--- RECORDS TO USE Enclosed Below ---

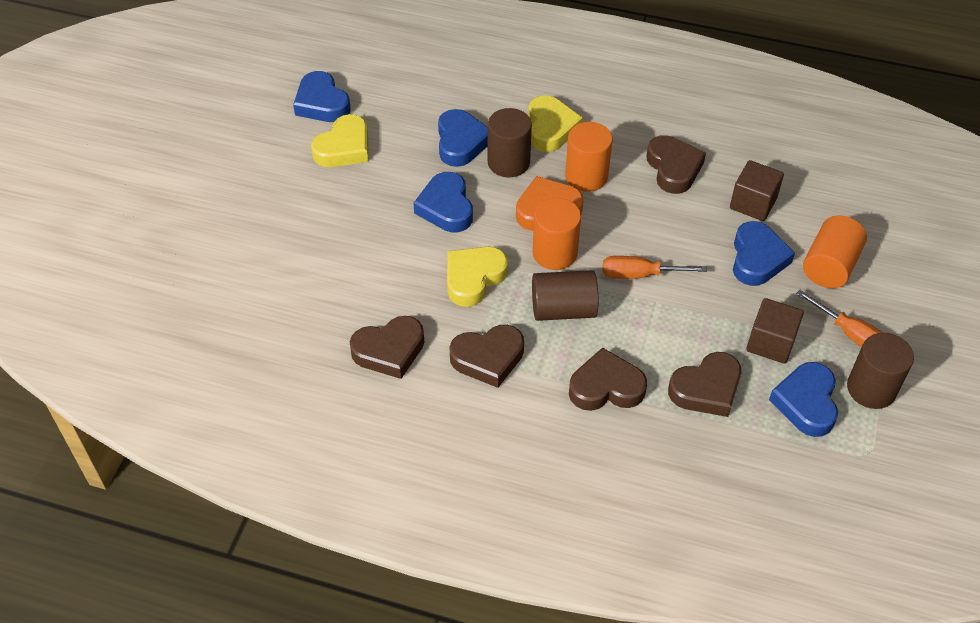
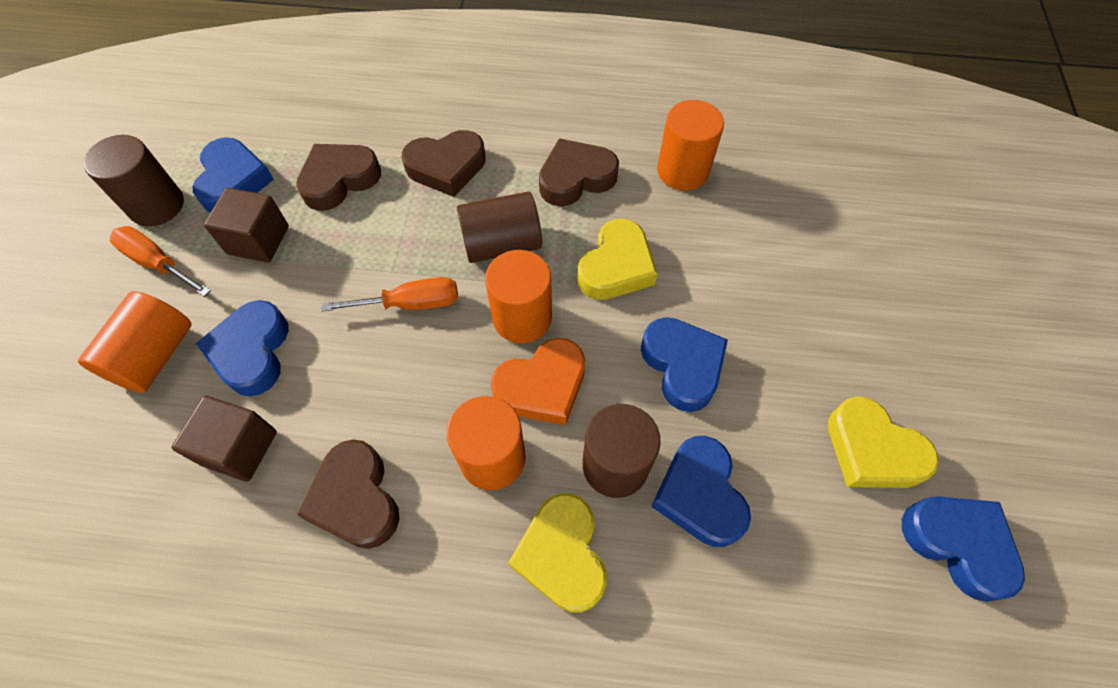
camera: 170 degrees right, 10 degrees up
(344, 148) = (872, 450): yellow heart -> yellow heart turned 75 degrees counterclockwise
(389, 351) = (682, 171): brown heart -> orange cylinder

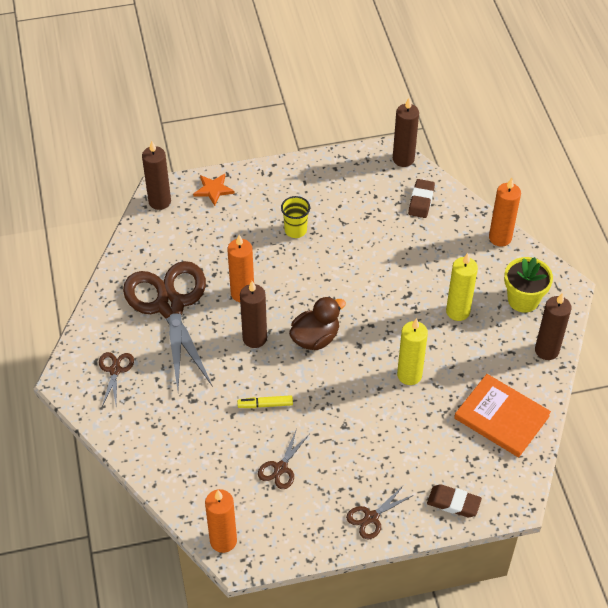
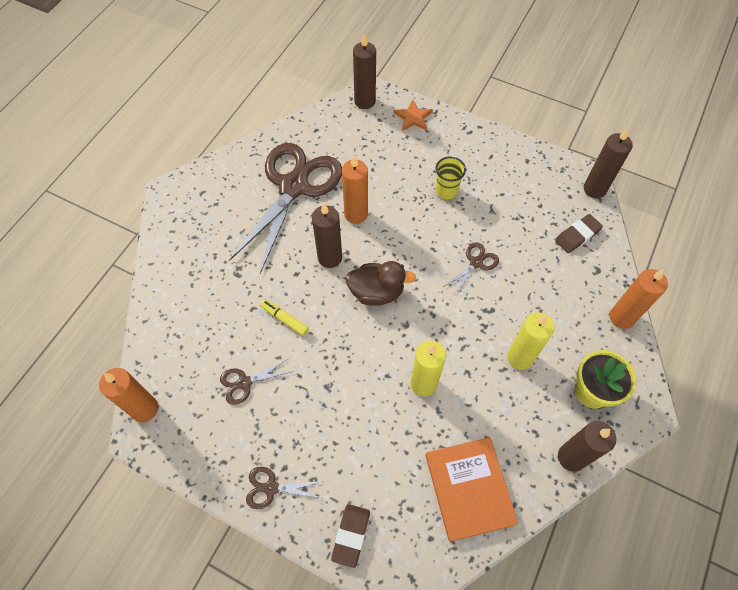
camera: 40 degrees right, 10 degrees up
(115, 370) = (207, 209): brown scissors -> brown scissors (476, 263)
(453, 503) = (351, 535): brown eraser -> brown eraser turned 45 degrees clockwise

--- End of Enclosed RECORDS TO USE ---

▶ **PROBLEM DETAILS**
Apart from the pictures, every line above must be printed exactly.

▶ **SOLUTION FOR THIS PROBLEM**
camera: 170 degrees right, 10 degrees up
(344, 148) = (872, 450): yellow heart -> yellow heart turned 75 degrees counterclockwise
(389, 351) = (682, 171): brown heart -> orange cylinder

camera: 40 degrees right, 10 degrees up
(115, 370) = (207, 209): brown scissors -> brown scissors (476, 263)
(453, 503) = (351, 535): brown eraser -> brown eraser turned 45 degrees clockwise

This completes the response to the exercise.